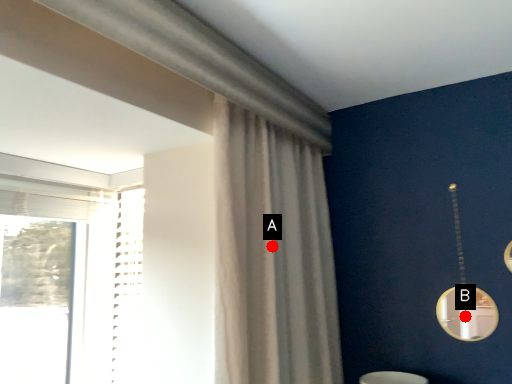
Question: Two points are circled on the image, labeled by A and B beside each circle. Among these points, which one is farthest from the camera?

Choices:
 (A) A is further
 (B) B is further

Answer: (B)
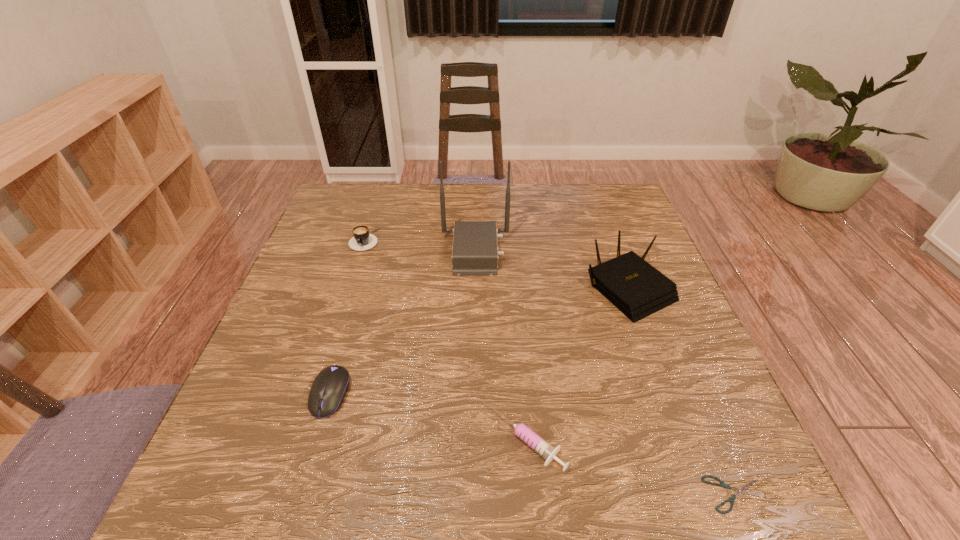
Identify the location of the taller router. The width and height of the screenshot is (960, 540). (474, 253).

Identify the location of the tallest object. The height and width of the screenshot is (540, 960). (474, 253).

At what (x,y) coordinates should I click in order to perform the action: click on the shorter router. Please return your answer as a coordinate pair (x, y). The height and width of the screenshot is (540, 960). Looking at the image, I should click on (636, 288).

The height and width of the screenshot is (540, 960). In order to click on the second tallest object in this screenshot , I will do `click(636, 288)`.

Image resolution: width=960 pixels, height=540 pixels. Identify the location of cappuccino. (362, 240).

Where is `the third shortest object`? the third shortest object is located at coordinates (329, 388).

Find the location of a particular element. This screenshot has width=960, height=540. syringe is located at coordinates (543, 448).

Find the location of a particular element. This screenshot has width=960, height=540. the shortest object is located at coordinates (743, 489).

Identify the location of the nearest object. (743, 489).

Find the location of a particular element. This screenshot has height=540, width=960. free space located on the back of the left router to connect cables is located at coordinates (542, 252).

________

* [Work to be completed]: Reproduce every line of text in the entries above without changing anything. Leave the pictures out.

* [Result]:
Question: Two points are circled on the image, labeled by A and B beside each circle. Among these points, which one is farthest from the camera?

Choices:
 (A) A is further
 (B) B is further

Answer: (B)
Identify the location of the taller router. The width and height of the screenshot is (960, 540). (474, 253).

Identify the location of the tallest object. The height and width of the screenshot is (540, 960). (474, 253).

At what (x,y) coordinates should I click in order to perform the action: click on the shorter router. Please return your answer as a coordinate pair (x, y). The height and width of the screenshot is (540, 960). Looking at the image, I should click on (636, 288).

The height and width of the screenshot is (540, 960). In order to click on the second tallest object in this screenshot , I will do `click(636, 288)`.

Image resolution: width=960 pixels, height=540 pixels. Identify the location of cappuccino. (362, 240).

Where is `the third shortest object`? the third shortest object is located at coordinates (329, 388).

Find the location of a particular element. This screenshot has width=960, height=540. syringe is located at coordinates (543, 448).

Find the location of a particular element. This screenshot has width=960, height=540. the shortest object is located at coordinates (743, 489).

Identify the location of the nearest object. (743, 489).

Find the location of a particular element. This screenshot has height=540, width=960. free space located on the back of the left router to connect cables is located at coordinates (542, 252).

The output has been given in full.